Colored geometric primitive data
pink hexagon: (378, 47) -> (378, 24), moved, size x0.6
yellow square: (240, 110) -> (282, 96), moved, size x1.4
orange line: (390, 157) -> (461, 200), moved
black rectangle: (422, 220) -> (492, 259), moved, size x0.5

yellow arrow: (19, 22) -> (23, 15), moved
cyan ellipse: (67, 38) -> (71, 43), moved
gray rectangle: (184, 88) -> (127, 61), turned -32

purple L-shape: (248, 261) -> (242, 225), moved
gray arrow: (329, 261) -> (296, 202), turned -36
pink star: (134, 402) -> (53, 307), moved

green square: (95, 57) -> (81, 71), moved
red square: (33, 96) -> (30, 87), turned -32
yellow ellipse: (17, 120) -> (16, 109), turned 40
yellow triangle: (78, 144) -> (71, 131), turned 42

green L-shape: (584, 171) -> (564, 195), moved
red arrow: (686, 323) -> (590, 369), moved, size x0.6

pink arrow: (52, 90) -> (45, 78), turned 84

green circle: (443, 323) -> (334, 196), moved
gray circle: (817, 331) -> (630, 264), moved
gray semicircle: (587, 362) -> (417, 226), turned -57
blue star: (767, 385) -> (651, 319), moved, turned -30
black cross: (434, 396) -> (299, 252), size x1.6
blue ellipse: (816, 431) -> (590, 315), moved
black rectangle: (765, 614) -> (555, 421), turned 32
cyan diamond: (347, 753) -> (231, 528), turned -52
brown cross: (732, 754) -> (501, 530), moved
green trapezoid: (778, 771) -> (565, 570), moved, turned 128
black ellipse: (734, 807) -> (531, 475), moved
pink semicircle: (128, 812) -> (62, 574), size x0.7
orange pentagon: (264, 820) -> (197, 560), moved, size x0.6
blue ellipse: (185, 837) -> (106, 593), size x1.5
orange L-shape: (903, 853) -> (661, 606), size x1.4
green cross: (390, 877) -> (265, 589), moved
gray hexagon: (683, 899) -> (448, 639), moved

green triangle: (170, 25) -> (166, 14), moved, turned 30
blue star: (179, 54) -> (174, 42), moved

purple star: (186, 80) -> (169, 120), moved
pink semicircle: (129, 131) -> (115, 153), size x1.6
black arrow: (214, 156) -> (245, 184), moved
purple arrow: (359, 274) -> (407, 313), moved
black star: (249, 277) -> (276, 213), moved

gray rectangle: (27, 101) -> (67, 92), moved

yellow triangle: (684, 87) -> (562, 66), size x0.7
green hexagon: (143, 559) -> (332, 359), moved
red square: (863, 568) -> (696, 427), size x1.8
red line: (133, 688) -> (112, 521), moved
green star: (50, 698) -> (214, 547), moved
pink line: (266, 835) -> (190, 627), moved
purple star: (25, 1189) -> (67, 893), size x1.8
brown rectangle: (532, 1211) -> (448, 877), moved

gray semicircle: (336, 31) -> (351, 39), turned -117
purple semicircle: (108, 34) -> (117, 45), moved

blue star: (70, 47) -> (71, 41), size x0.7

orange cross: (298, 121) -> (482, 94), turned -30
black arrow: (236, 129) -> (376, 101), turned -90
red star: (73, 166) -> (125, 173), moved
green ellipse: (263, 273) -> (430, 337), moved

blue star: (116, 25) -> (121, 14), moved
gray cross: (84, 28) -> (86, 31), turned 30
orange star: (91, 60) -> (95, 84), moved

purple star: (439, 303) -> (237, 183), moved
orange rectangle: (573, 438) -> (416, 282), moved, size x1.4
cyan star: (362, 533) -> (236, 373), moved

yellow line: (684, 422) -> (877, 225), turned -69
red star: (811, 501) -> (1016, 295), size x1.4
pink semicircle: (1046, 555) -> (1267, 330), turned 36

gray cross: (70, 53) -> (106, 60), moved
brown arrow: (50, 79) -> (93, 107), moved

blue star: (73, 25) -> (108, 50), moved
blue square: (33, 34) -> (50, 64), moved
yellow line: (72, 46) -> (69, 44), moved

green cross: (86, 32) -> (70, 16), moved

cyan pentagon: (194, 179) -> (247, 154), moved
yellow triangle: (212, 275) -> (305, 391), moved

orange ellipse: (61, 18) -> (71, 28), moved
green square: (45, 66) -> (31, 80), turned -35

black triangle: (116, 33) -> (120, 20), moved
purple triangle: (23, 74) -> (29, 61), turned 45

WORK TASK:
Above are the records. Copy the lines beginning at the one that has "blue star: (179, 54) -> (174, 42), moved" and ending with the one that has "green ellipse: (263, 273)", unchanged.

ANSWER TO THIS EXERCISE:
blue star: (179, 54) -> (174, 42), moved

purple star: (186, 80) -> (169, 120), moved
pink semicircle: (129, 131) -> (115, 153), size x1.6
black arrow: (214, 156) -> (245, 184), moved
purple arrow: (359, 274) -> (407, 313), moved
black star: (249, 277) -> (276, 213), moved

gray rectangle: (27, 101) -> (67, 92), moved

yellow triangle: (684, 87) -> (562, 66), size x0.7
green hexagon: (143, 559) -> (332, 359), moved
red square: (863, 568) -> (696, 427), size x1.8
red line: (133, 688) -> (112, 521), moved
green star: (50, 698) -> (214, 547), moved
pink line: (266, 835) -> (190, 627), moved
purple star: (25, 1189) -> (67, 893), size x1.8
brown rectangle: (532, 1211) -> (448, 877), moved

gray semicircle: (336, 31) -> (351, 39), turned -117
purple semicircle: (108, 34) -> (117, 45), moved

blue star: (70, 47) -> (71, 41), size x0.7

orange cross: (298, 121) -> (482, 94), turned -30
black arrow: (236, 129) -> (376, 101), turned -90
red star: (73, 166) -> (125, 173), moved
green ellipse: (263, 273) -> (430, 337), moved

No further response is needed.